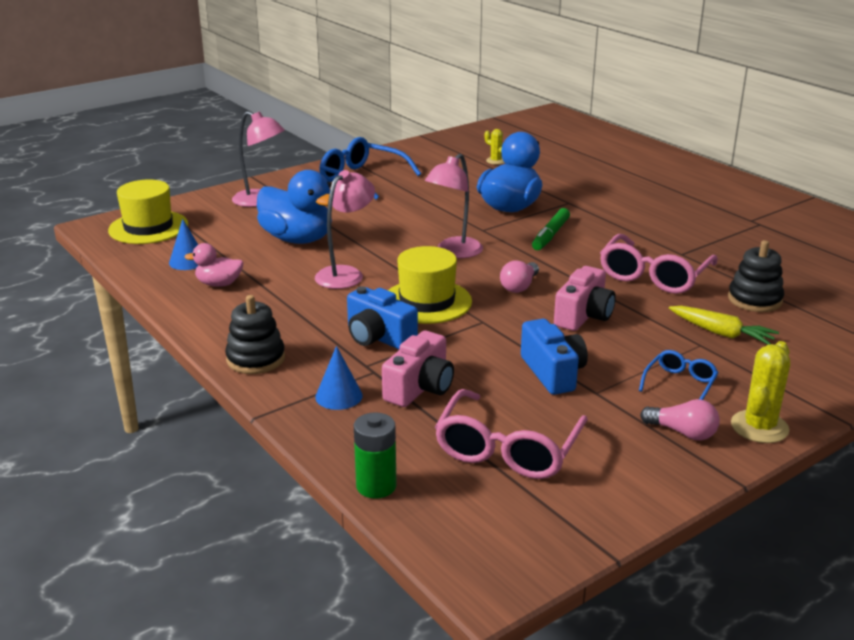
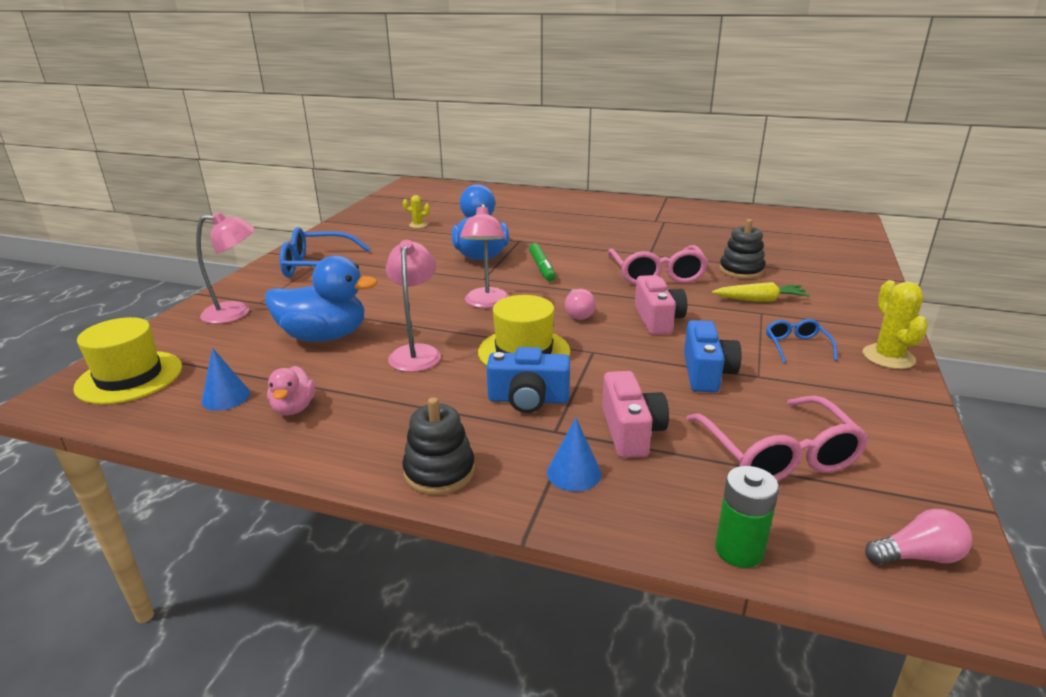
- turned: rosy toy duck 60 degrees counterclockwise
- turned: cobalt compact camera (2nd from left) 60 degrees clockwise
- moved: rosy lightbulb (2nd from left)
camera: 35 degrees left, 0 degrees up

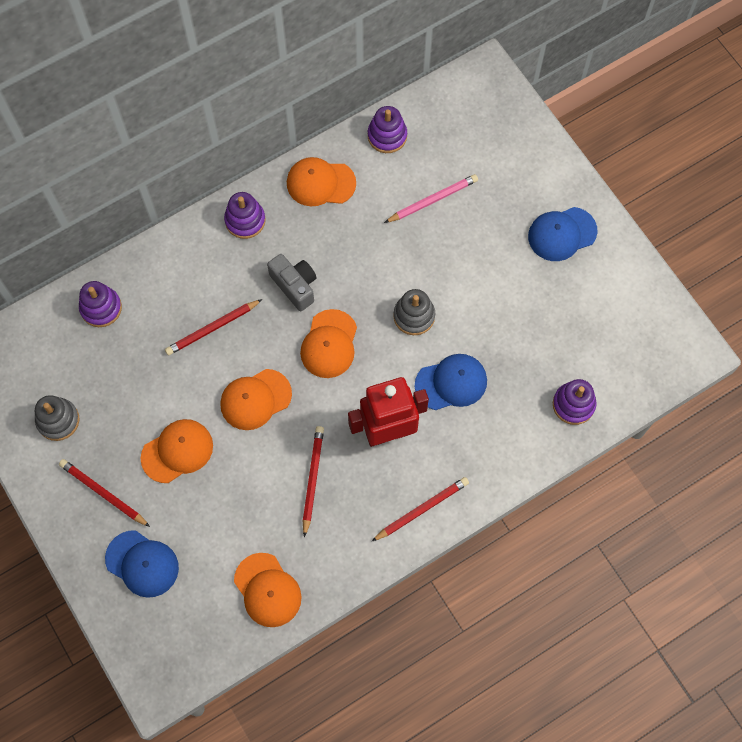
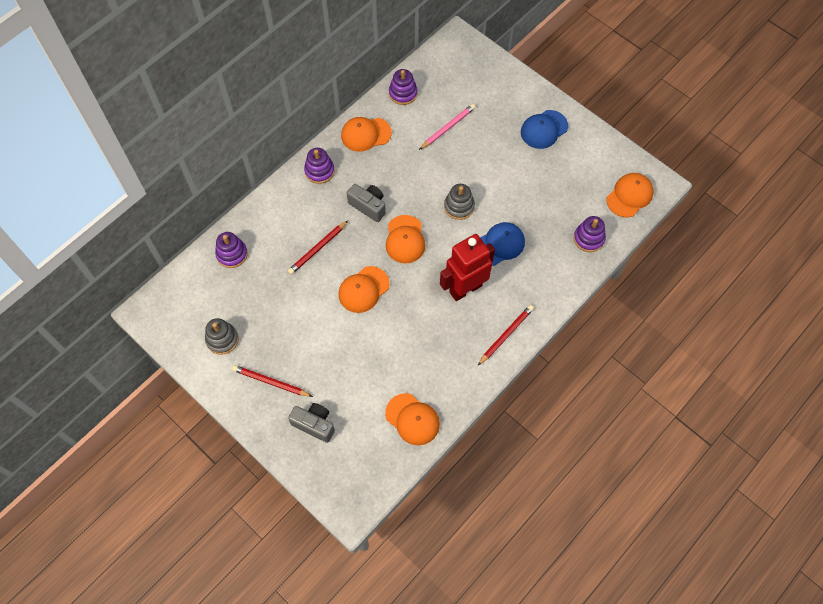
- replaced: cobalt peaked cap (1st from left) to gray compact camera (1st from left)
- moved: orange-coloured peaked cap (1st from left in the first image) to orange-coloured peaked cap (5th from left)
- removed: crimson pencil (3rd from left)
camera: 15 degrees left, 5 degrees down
──────────
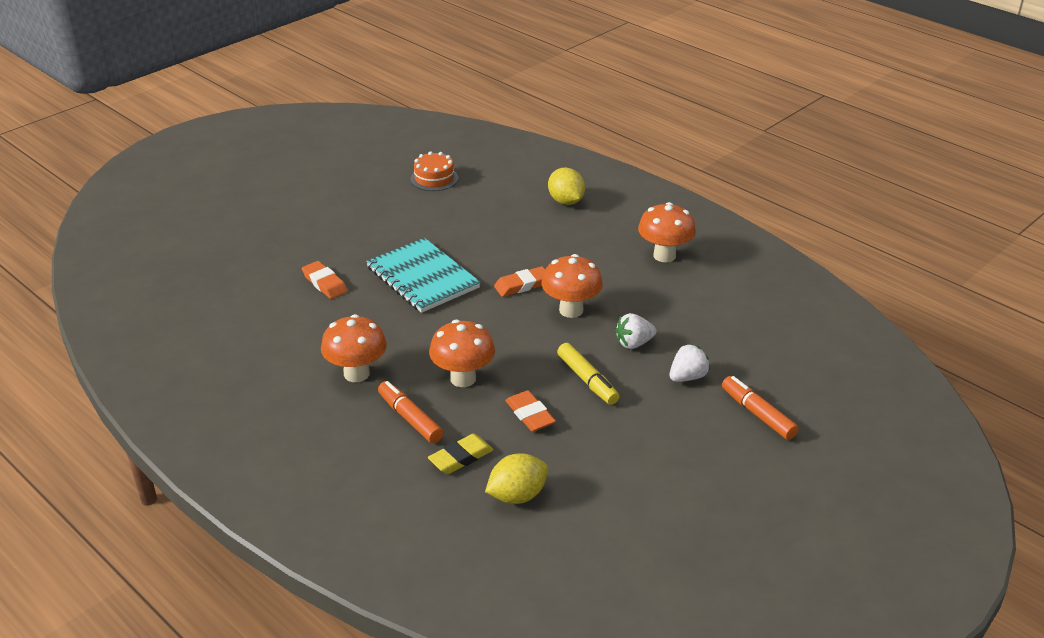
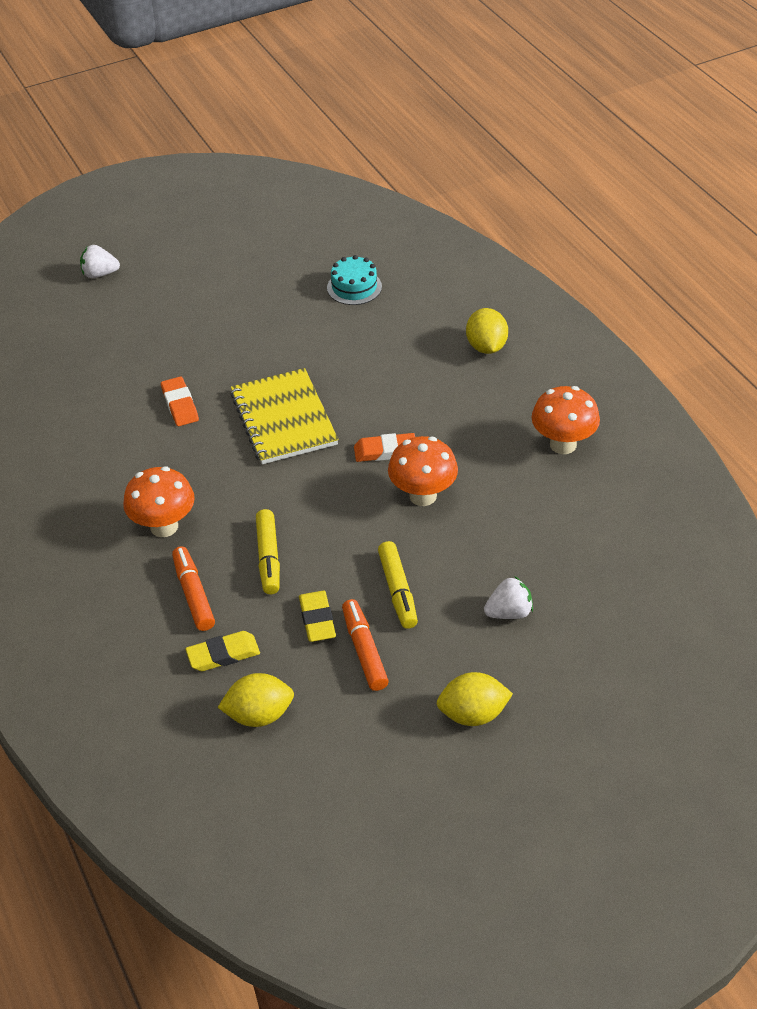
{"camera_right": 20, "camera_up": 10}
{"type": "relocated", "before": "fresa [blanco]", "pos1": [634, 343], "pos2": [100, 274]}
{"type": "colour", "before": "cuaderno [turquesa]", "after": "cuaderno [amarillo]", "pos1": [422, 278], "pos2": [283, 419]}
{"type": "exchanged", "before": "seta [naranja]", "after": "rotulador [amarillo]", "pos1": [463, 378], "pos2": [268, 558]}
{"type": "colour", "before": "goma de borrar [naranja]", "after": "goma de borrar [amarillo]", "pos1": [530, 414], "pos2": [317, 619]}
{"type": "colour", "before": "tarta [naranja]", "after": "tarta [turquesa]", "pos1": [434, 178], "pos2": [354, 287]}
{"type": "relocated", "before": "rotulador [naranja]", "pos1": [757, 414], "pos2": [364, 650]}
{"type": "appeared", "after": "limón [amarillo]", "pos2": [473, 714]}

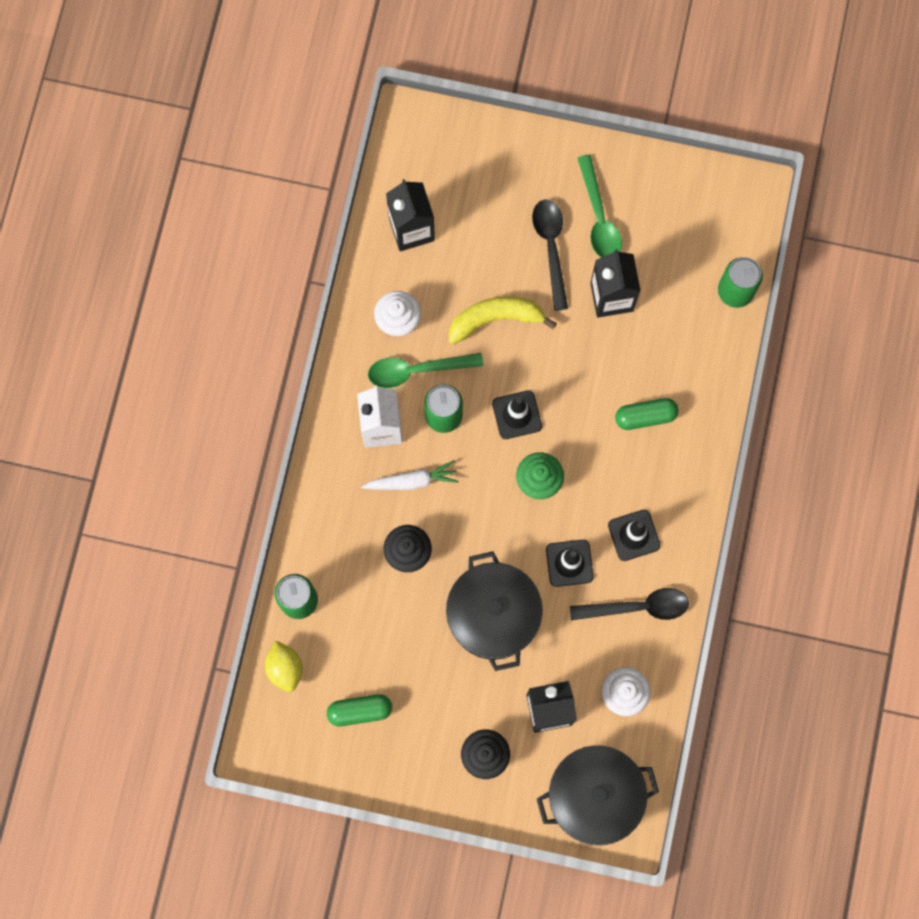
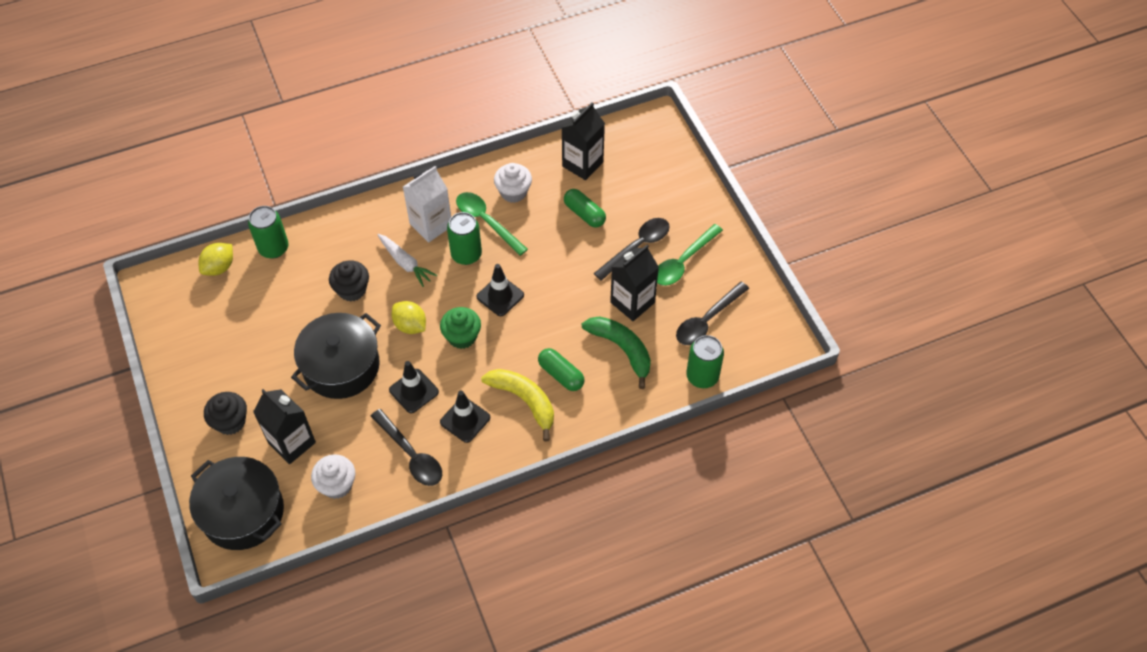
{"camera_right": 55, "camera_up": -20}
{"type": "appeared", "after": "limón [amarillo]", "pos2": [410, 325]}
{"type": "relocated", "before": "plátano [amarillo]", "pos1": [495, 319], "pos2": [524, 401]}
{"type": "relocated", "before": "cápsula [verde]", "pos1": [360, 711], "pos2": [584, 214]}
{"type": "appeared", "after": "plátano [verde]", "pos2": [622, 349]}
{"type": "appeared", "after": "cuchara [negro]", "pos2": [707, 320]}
──────────
- _THE PROBLEM_: Every line of the listing that includes the word "turquesa" must be copied.

- _SOLUTION BELOW_:
{"type": "colour", "before": "cuaderno [turquesa]", "after": "cuaderno [amarillo]", "pos1": [422, 278], "pos2": [283, 419]}
{"type": "colour", "before": "tarta [naranja]", "after": "tarta [turquesa]", "pos1": [434, 178], "pos2": [354, 287]}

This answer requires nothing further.